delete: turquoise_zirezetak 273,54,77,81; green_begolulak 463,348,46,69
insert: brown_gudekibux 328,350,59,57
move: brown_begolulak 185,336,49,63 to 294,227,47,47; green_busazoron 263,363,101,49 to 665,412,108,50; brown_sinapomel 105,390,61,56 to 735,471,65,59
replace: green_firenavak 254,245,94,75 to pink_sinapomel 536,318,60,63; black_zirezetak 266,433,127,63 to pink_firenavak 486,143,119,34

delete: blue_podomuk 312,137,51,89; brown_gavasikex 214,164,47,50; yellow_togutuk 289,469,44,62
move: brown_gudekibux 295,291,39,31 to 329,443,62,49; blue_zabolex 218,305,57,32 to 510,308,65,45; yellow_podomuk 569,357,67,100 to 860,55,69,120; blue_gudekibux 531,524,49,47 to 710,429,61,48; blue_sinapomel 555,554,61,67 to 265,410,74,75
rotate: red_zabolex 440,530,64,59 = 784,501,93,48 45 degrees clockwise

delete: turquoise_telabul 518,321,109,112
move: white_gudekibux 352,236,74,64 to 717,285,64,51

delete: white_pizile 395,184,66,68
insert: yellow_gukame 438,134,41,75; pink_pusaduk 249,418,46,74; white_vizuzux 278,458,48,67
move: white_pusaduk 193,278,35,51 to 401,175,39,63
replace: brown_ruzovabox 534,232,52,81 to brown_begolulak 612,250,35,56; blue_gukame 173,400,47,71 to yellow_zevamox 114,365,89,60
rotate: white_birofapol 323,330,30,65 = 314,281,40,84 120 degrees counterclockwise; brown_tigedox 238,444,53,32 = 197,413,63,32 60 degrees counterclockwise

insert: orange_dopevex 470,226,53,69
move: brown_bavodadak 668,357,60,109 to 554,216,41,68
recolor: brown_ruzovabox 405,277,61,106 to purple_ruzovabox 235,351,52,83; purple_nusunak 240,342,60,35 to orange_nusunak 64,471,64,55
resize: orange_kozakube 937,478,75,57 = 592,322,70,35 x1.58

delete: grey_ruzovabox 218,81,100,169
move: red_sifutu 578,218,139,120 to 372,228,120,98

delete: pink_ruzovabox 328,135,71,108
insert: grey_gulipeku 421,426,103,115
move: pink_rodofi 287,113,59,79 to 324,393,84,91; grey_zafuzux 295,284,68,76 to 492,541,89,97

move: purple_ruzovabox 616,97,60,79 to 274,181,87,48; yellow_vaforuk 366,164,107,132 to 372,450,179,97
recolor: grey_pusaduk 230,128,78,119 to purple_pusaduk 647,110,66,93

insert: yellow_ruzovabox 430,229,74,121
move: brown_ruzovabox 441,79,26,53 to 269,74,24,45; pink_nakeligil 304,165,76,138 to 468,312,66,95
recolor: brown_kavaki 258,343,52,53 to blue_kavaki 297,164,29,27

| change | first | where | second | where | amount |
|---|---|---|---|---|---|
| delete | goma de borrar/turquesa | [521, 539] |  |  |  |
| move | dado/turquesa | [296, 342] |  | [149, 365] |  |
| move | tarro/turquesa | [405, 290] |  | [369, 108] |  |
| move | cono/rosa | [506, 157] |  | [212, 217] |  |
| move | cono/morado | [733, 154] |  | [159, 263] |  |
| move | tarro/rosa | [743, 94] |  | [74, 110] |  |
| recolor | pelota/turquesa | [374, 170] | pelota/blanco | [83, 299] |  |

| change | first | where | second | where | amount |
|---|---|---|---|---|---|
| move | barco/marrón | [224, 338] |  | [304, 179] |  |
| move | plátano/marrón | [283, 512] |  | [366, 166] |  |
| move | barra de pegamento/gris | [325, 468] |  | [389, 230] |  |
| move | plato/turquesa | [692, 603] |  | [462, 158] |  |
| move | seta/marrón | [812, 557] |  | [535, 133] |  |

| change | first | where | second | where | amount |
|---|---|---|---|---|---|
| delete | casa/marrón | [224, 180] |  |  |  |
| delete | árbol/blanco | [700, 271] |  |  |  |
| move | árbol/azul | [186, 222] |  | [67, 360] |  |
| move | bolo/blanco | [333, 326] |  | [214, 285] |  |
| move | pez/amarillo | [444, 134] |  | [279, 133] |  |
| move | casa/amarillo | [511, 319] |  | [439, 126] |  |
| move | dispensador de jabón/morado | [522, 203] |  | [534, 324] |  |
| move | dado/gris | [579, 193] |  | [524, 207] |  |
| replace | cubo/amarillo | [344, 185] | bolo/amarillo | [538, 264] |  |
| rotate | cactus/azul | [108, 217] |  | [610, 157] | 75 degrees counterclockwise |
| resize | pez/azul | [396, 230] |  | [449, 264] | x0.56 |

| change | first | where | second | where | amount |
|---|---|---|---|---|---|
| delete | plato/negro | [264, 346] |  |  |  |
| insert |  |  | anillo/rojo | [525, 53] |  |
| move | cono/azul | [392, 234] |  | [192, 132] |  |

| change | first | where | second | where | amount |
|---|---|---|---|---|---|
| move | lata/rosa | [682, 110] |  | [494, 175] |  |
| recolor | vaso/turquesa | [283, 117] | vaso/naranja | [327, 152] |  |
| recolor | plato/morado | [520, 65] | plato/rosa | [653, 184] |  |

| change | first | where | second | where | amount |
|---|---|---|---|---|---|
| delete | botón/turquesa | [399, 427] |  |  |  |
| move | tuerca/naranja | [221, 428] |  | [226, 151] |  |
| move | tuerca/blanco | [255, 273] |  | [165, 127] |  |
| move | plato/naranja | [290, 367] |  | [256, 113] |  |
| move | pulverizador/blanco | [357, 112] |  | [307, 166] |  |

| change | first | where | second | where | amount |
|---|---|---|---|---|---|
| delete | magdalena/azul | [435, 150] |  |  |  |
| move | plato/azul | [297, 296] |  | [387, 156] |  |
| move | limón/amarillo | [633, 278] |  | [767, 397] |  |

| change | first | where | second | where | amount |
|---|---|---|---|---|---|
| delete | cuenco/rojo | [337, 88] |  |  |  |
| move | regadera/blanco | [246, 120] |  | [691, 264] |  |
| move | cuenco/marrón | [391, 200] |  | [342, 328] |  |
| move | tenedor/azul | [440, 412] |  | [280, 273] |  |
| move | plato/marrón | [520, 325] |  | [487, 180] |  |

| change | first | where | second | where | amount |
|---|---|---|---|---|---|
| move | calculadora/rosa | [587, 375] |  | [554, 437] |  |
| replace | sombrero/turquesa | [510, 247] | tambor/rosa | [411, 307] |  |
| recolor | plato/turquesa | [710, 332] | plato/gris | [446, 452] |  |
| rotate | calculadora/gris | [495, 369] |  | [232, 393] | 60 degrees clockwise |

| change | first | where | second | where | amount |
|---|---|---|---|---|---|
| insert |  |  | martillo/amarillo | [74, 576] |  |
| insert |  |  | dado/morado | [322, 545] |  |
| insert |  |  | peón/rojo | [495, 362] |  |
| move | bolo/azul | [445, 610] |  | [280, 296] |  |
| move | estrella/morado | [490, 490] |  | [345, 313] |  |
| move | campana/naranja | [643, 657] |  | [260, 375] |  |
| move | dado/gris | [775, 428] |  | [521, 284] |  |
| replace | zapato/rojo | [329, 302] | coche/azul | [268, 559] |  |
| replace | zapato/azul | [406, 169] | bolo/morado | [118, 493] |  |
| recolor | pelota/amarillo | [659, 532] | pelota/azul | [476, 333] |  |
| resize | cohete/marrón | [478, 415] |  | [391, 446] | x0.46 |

•••

In the data above, copy every line where the string "tarro" appears.

• Result:
| move | tarro/turquesa | [405, 290] |  | [369, 108] |  |
| move | tarro/rosa | [743, 94] |  | [74, 110] |  |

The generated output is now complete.